#### Input for this task ####

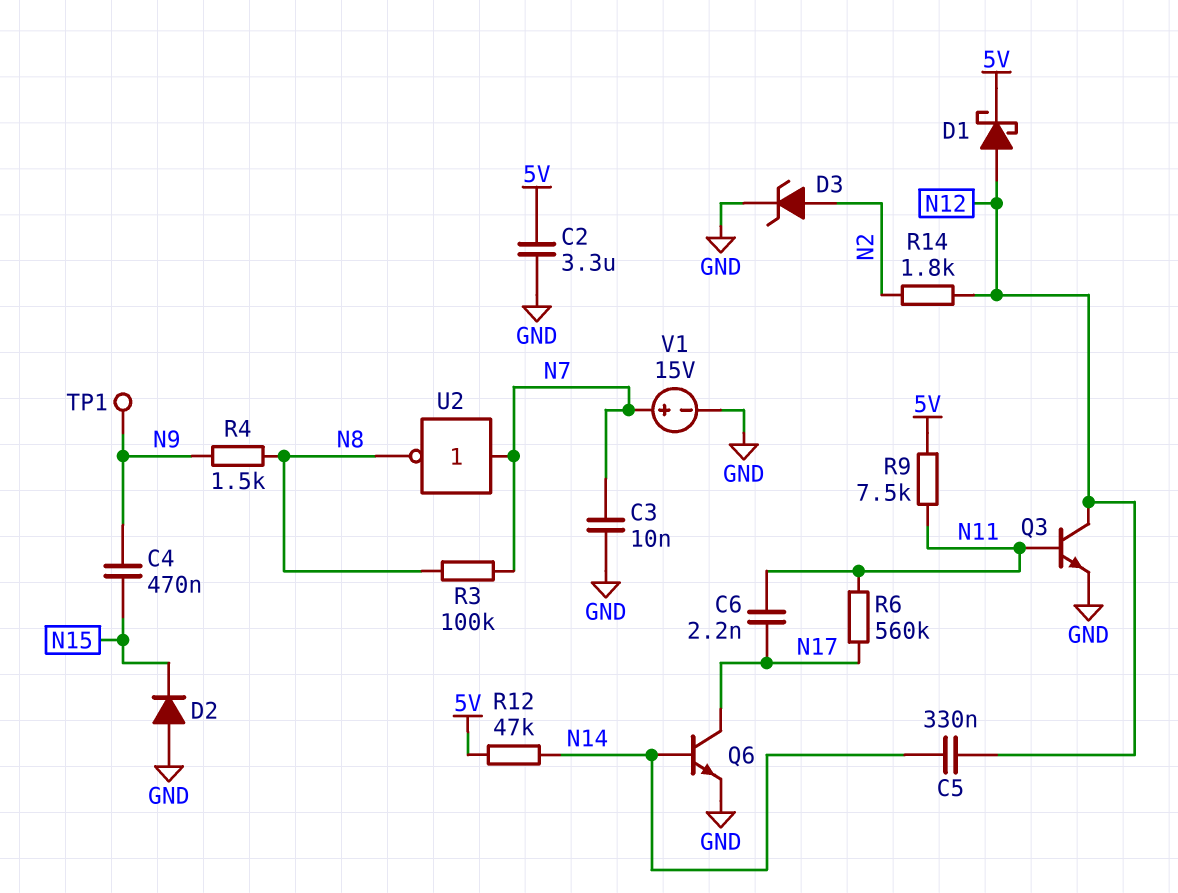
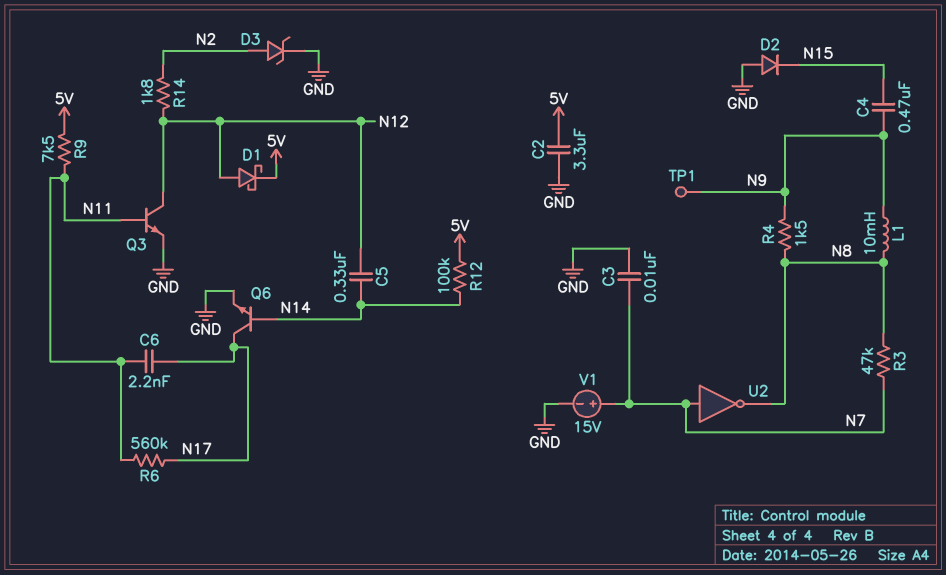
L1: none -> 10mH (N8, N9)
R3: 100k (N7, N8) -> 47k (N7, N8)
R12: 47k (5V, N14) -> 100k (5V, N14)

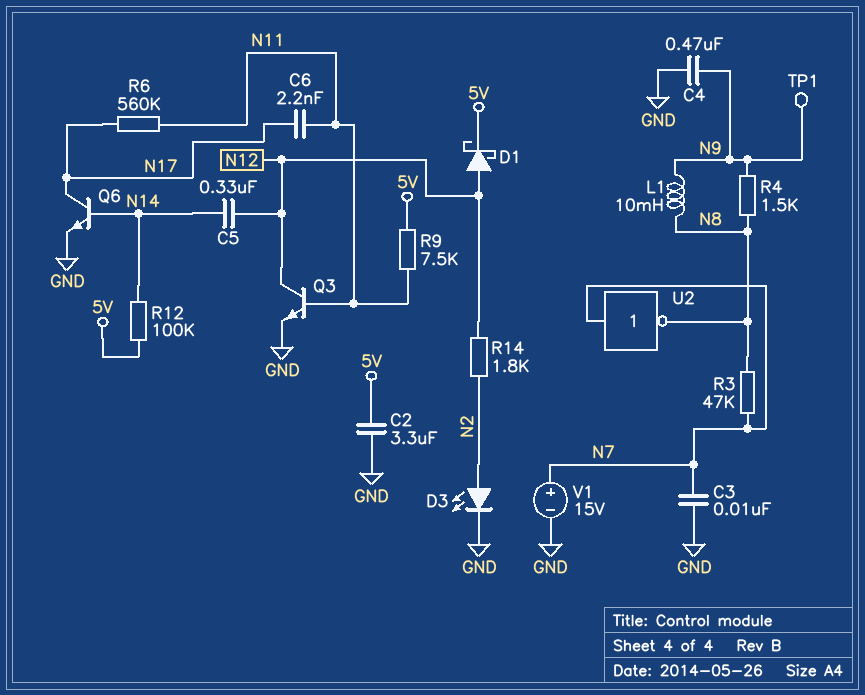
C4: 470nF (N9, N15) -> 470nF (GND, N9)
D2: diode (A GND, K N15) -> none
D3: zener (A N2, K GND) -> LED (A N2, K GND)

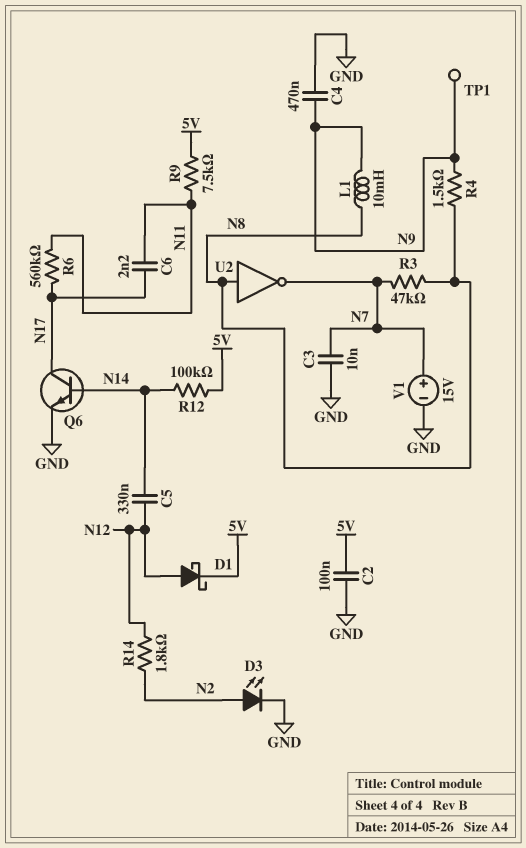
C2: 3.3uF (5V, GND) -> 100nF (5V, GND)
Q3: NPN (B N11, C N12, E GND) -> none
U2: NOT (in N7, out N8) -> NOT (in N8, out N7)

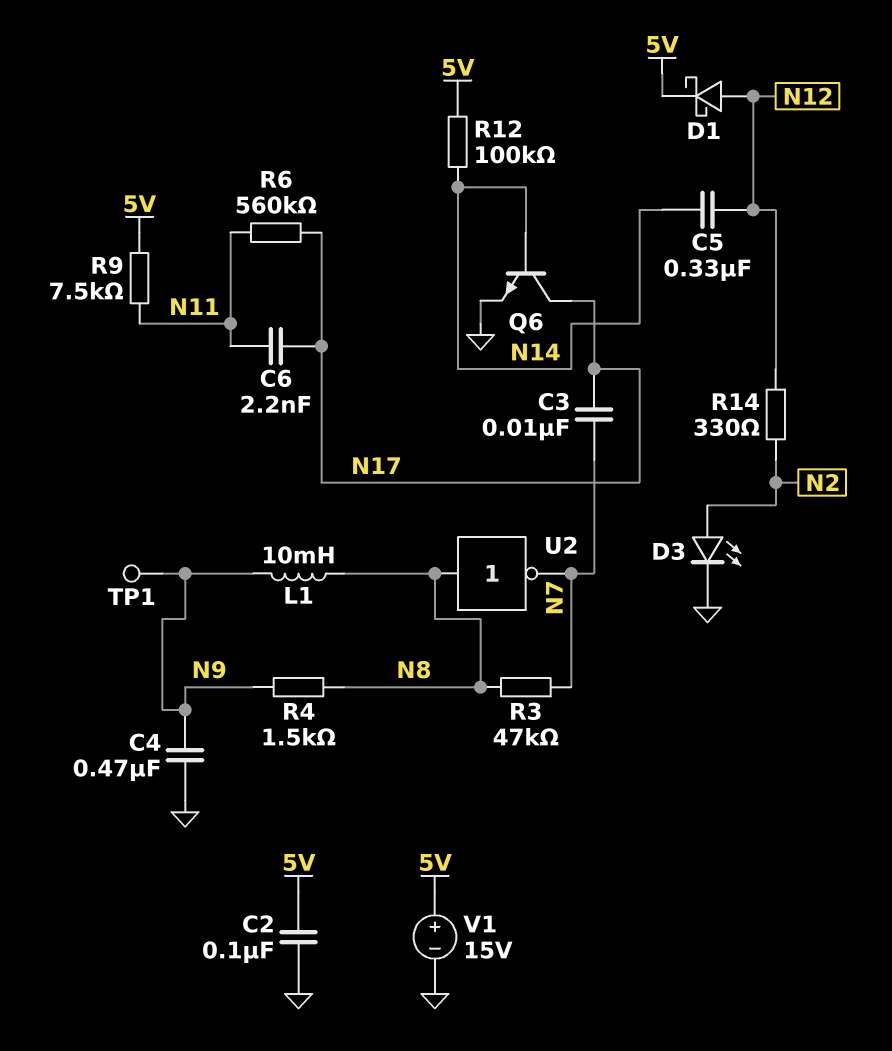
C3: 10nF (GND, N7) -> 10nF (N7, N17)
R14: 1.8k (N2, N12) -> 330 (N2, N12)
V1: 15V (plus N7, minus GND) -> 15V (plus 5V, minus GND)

####

Copy the entries character for character, excluding any pictures.

L1: none -> 10mH (N8, N9)
R3: 100k (N7, N8) -> 47k (N7, N8)
R12: 47k (5V, N14) -> 100k (5V, N14)

C4: 470nF (N9, N15) -> 470nF (GND, N9)
D2: diode (A GND, K N15) -> none
D3: zener (A N2, K GND) -> LED (A N2, K GND)

C2: 3.3uF (5V, GND) -> 100nF (5V, GND)
Q3: NPN (B N11, C N12, E GND) -> none
U2: NOT (in N7, out N8) -> NOT (in N8, out N7)

C3: 10nF (GND, N7) -> 10nF (N7, N17)
R14: 1.8k (N2, N12) -> 330 (N2, N12)
V1: 15V (plus N7, minus GND) -> 15V (plus 5V, minus GND)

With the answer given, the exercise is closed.